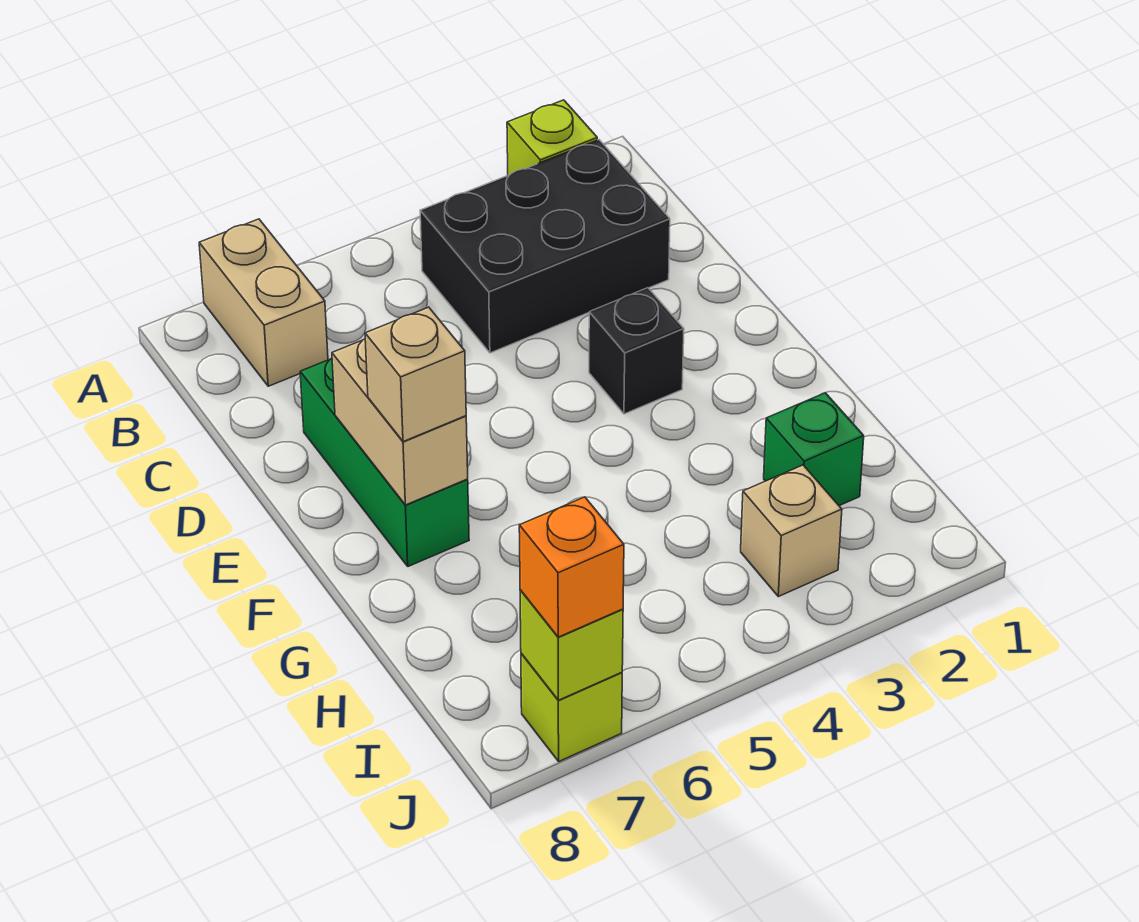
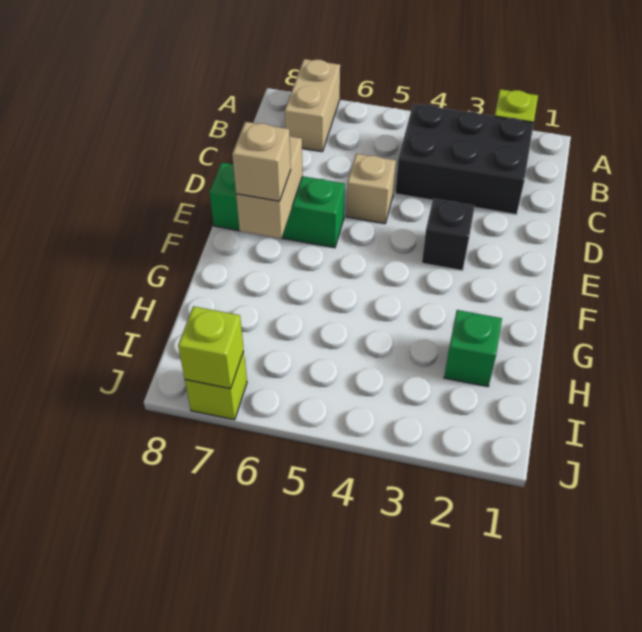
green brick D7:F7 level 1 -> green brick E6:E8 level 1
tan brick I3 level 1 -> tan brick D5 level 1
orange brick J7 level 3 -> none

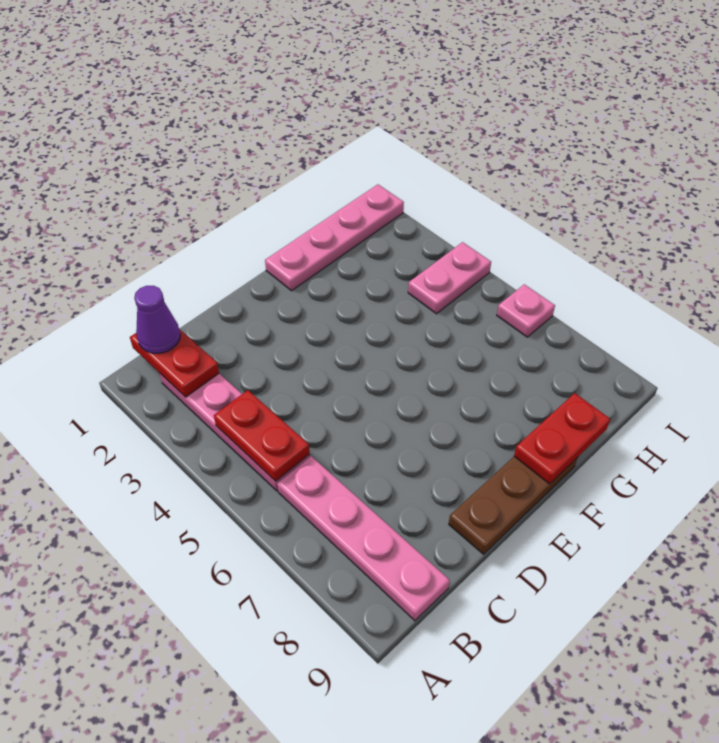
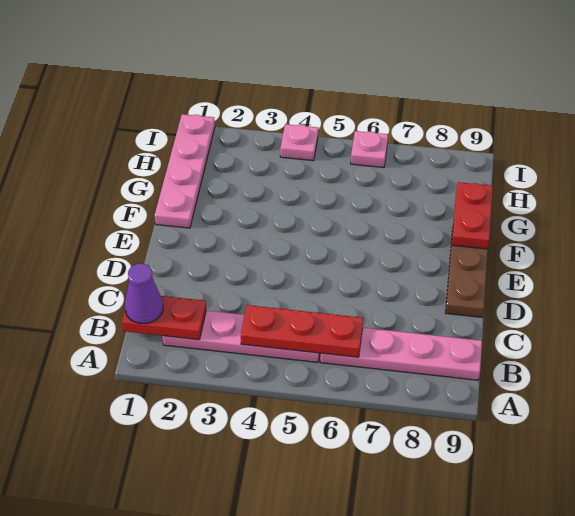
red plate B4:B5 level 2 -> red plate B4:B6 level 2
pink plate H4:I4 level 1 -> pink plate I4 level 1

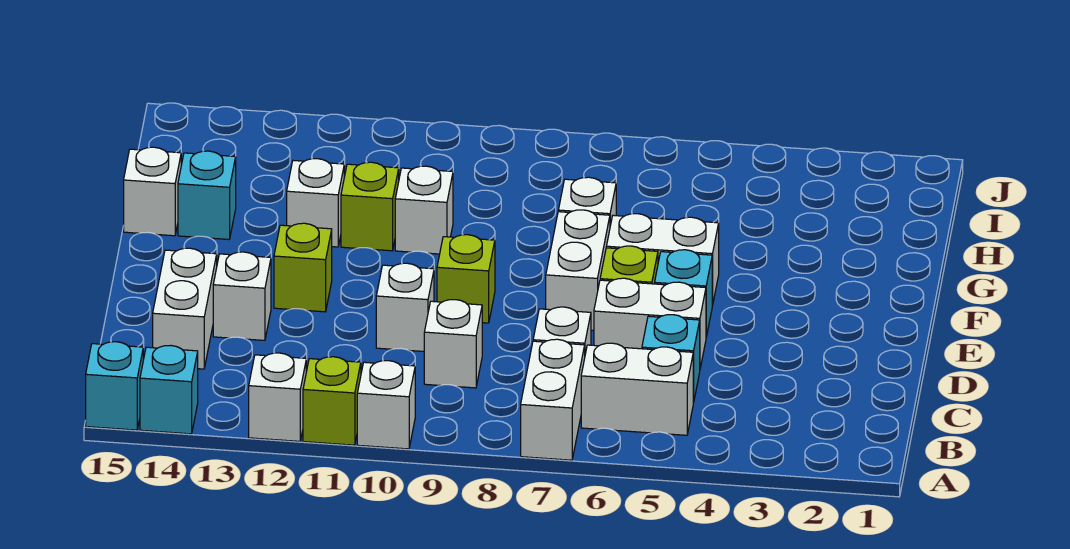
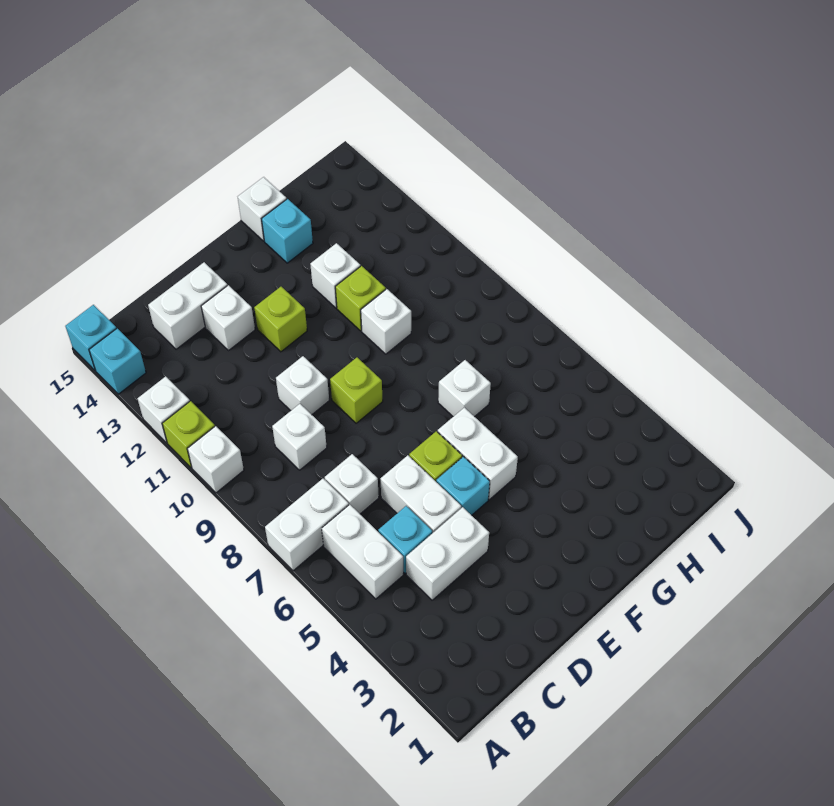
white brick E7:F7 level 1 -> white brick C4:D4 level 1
- - - -
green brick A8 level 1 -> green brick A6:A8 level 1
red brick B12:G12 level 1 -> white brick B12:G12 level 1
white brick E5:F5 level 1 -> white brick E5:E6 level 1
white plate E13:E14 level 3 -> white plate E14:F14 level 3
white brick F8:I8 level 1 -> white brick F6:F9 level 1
- - - -
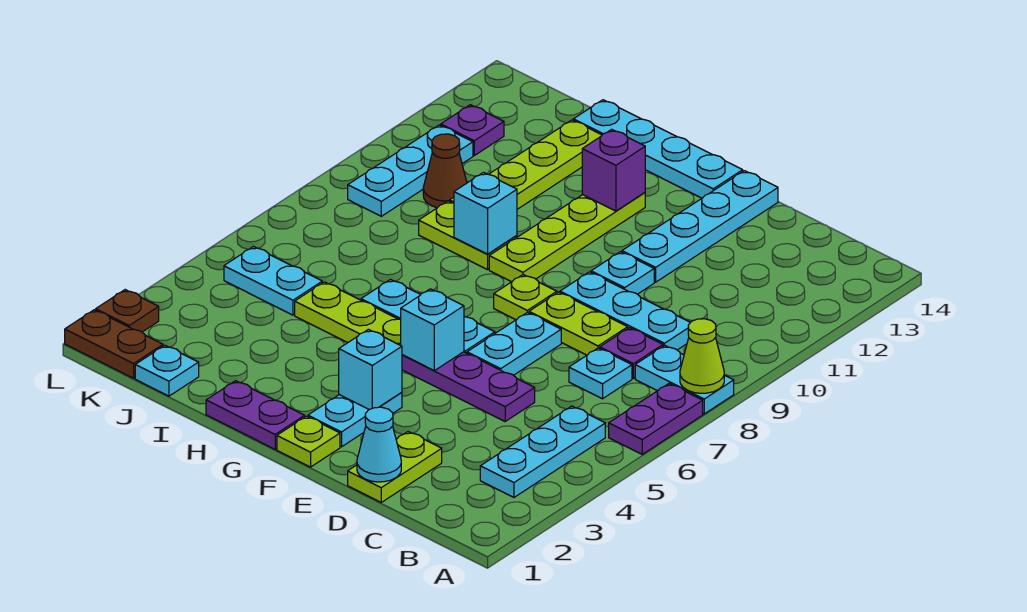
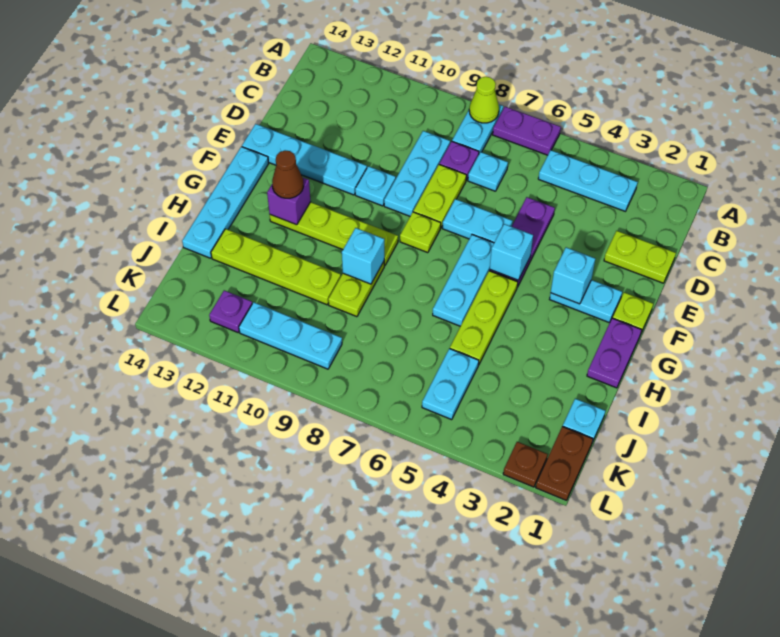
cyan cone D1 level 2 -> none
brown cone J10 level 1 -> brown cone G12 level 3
- - - -
- **Assigned task**: Find the lines in the entries above where "plate" occurs, and copy each of them.

- **Response**:
red plate B4:B5 level 2 -> red plate B4:B6 level 2
pink plate H4:I4 level 1 -> pink plate I4 level 1
white plate E13:E14 level 3 -> white plate E14:F14 level 3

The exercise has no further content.